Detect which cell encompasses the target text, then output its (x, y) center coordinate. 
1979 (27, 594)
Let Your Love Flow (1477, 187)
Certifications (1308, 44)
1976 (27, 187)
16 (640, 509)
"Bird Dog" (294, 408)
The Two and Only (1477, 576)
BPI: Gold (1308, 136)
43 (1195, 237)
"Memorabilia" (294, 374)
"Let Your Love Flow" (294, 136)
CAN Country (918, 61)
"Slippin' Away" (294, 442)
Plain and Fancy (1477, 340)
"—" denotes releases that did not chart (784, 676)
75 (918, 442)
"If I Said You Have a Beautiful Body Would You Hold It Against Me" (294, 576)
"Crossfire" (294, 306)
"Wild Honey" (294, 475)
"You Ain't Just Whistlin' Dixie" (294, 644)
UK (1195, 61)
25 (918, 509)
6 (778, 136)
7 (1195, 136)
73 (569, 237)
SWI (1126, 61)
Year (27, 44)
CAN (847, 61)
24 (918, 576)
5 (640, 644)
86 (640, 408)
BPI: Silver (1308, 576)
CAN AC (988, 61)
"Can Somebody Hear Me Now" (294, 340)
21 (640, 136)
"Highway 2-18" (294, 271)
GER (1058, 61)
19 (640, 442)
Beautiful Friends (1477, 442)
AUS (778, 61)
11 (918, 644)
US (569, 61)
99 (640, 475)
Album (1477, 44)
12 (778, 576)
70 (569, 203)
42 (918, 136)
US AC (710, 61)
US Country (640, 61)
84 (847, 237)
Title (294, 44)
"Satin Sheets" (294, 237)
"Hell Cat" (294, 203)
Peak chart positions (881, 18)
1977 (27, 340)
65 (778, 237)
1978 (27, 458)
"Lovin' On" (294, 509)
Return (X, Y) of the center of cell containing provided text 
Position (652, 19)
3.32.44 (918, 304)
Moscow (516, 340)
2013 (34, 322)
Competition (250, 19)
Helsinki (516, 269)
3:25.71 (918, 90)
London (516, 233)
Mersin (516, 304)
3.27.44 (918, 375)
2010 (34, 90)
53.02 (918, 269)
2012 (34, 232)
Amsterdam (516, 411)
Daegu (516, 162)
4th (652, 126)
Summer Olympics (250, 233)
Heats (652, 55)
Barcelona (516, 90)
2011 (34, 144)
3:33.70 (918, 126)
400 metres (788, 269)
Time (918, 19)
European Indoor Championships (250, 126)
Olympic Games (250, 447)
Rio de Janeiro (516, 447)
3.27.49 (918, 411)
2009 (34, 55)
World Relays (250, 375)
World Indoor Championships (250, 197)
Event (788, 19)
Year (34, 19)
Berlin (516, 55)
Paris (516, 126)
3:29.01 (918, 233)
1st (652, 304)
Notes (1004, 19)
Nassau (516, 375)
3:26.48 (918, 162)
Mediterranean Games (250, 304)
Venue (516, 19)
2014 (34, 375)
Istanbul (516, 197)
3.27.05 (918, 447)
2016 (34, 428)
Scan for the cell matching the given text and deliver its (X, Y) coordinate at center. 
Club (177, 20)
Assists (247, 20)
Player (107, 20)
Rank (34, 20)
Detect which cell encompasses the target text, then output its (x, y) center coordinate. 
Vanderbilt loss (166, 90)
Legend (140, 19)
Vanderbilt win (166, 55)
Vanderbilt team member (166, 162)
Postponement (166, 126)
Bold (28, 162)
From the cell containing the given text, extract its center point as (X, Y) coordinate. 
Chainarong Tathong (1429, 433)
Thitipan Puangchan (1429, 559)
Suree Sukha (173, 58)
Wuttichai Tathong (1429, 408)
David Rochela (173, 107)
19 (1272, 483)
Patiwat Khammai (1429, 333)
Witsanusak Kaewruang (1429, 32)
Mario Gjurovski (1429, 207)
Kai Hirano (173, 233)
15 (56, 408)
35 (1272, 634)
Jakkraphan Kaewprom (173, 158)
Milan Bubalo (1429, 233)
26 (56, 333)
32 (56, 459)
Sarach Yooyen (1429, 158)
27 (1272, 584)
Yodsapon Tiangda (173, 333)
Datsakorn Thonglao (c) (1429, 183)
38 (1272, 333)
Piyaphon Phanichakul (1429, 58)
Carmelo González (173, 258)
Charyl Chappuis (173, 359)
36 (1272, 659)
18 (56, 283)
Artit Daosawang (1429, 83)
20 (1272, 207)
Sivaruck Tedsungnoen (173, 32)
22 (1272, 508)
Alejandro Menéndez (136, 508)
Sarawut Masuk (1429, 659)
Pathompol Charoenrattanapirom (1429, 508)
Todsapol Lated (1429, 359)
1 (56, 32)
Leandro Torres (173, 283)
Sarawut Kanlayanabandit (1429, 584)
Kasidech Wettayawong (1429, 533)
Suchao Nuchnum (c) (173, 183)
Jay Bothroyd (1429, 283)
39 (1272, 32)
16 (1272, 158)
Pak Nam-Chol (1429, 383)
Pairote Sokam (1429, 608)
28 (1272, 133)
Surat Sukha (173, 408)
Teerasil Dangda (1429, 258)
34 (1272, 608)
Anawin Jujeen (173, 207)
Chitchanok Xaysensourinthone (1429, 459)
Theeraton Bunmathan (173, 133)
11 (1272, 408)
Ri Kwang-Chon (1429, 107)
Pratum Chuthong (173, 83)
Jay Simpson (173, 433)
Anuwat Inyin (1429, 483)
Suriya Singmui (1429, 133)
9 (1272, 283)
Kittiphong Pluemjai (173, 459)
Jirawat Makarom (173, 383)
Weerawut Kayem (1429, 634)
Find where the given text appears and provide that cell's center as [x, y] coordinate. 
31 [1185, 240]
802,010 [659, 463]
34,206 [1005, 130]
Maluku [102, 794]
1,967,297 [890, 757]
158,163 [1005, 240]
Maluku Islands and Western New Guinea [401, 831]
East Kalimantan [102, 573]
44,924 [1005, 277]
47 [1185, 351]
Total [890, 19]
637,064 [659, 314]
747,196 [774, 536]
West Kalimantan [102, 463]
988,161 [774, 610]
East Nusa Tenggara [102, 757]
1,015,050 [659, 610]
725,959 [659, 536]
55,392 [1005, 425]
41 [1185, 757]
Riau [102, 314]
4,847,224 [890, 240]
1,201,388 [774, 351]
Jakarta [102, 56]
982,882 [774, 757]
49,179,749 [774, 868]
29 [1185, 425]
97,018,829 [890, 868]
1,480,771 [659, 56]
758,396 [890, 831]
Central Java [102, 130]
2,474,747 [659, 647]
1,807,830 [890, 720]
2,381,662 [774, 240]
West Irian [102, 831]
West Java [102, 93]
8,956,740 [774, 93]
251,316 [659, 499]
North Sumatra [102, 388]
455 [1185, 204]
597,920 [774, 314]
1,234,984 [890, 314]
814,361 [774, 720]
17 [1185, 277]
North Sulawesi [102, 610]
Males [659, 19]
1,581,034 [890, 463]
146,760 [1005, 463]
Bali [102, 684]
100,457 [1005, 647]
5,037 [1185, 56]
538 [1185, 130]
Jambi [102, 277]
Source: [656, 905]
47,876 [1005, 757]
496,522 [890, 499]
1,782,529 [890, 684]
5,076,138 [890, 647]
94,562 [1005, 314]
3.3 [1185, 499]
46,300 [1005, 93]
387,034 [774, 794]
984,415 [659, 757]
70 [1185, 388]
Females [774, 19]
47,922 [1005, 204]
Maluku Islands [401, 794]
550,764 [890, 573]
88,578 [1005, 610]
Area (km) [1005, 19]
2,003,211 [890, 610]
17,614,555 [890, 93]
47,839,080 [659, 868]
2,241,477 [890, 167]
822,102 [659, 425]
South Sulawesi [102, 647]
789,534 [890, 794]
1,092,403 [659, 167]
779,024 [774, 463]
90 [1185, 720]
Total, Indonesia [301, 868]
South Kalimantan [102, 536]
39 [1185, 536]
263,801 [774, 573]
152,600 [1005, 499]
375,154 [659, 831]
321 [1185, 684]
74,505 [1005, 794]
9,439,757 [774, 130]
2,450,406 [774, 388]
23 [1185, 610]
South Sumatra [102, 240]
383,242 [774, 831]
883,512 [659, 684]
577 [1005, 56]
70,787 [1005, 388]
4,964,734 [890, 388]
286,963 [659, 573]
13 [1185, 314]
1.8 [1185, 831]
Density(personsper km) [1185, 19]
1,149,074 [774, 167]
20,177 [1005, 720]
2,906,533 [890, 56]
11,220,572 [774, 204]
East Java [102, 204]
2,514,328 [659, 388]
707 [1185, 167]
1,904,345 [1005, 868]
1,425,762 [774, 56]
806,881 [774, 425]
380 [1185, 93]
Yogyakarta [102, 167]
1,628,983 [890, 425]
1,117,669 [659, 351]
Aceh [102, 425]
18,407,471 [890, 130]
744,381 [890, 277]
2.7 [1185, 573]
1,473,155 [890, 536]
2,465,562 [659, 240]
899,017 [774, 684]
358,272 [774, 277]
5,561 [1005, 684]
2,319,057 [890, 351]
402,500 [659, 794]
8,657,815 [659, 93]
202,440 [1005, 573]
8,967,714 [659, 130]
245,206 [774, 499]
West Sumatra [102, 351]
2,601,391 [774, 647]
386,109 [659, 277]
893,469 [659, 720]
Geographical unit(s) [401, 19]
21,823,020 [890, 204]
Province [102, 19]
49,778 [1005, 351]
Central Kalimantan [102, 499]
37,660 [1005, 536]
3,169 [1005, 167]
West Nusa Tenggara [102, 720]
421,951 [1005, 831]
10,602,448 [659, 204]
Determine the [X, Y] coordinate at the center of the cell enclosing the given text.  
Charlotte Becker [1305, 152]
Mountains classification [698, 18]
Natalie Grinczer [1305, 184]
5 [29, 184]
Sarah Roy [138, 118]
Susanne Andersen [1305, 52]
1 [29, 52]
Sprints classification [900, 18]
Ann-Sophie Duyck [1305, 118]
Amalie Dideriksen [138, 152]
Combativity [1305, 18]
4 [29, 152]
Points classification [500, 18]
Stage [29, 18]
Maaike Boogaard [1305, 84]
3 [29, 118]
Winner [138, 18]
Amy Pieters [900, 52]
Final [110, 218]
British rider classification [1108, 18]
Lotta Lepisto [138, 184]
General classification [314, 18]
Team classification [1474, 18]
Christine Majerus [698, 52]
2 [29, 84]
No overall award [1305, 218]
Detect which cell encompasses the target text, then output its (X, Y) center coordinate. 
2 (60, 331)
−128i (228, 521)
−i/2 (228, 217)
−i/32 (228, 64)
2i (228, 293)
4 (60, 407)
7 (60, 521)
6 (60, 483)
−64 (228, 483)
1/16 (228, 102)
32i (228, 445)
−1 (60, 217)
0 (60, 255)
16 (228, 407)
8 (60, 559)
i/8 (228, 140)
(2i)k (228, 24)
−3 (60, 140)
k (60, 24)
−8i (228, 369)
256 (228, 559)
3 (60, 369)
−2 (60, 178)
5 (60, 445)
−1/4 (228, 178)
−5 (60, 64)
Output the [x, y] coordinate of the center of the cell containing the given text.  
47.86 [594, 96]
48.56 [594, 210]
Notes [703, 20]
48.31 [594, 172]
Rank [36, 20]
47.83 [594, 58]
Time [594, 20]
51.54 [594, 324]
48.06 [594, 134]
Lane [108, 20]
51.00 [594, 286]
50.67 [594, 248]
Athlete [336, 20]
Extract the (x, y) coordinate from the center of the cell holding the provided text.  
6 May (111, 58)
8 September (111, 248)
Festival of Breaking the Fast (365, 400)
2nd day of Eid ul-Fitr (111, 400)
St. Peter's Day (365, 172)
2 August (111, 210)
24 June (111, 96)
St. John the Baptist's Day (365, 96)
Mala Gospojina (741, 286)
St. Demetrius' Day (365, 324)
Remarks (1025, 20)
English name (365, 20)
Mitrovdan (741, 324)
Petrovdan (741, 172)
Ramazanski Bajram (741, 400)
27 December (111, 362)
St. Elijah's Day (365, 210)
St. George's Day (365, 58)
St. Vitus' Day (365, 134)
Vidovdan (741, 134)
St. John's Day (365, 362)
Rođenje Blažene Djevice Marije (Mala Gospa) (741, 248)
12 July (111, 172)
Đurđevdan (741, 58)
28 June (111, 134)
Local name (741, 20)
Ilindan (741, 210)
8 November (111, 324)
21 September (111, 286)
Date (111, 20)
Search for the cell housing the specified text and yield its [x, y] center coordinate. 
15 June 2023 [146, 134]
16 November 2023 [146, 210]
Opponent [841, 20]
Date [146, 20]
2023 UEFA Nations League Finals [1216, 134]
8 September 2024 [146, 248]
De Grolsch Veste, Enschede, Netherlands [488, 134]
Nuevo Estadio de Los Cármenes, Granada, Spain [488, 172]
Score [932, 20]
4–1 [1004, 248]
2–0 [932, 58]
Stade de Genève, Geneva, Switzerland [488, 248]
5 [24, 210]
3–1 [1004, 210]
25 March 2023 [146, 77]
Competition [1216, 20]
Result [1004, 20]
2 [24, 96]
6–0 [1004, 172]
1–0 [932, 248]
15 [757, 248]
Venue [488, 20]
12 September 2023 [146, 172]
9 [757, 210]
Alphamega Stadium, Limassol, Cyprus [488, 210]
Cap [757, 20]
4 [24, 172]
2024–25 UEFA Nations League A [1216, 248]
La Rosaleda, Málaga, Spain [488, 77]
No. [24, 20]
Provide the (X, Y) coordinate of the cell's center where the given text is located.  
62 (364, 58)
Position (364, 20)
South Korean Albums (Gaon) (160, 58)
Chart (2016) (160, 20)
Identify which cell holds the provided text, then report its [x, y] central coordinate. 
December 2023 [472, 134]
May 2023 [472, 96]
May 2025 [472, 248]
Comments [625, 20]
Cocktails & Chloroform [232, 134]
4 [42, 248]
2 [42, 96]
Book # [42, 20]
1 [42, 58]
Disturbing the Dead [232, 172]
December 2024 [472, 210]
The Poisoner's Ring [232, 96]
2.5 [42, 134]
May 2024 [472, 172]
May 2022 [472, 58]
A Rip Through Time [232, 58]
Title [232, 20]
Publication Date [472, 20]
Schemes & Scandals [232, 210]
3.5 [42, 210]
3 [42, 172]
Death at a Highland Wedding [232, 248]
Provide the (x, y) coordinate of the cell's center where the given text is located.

Work to be completed >> Could you print everything from the first line of the data down to the line that contains "4th (652, 126)", with both of those lines included and every line copied verbatim?

Complete output >>
Detect which cell encompasses the target text, then output its (x, y) center coordinate. 
1979 (27, 594)
Let Your Love Flow (1477, 187)
Certifications (1308, 44)
1976 (27, 187)
16 (640, 509)
"Bird Dog" (294, 408)
The Two and Only (1477, 576)
BPI: Gold (1308, 136)
43 (1195, 237)
"Memorabilia" (294, 374)
"Let Your Love Flow" (294, 136)
CAN Country (918, 61)
"Slippin' Away" (294, 442)
Plain and Fancy (1477, 340)
"—" denotes releases that did not chart (784, 676)
75 (918, 442)
"If I Said You Have a Beautiful Body Would You Hold It Against Me" (294, 576)
"Crossfire" (294, 306)
"Wild Honey" (294, 475)
"You Ain't Just Whistlin' Dixie" (294, 644)
UK (1195, 61)
25 (918, 509)
6 (778, 136)
7 (1195, 136)
73 (569, 237)
SWI (1126, 61)
Year (27, 44)
CAN (847, 61)
24 (918, 576)
5 (640, 644)
86 (640, 408)
BPI: Silver (1308, 576)
CAN AC (988, 61)
"Can Somebody Hear Me Now" (294, 340)
21 (640, 136)
"Highway 2-18" (294, 271)
GER (1058, 61)
19 (640, 442)
Beautiful Friends (1477, 442)
AUS (778, 61)
11 (918, 644)
US (569, 61)
99 (640, 475)
Album (1477, 44)
12 (778, 576)
70 (569, 203)
42 (918, 136)
US AC (710, 61)
US Country (640, 61)
84 (847, 237)
Title (294, 44)
"Satin Sheets" (294, 237)
"Hell Cat" (294, 203)
Peak chart positions (881, 18)
1977 (27, 340)
65 (778, 237)
1978 (27, 458)
"Lovin' On" (294, 509)
Return (X, Y) of the center of cell containing provided text 
Position (652, 19)
3.32.44 (918, 304)
Moscow (516, 340)
2013 (34, 322)
Competition (250, 19)
Helsinki (516, 269)
3:25.71 (918, 90)
London (516, 233)
Mersin (516, 304)
3.27.44 (918, 375)
2010 (34, 90)
53.02 (918, 269)
2012 (34, 232)
Amsterdam (516, 411)
Daegu (516, 162)
4th (652, 126)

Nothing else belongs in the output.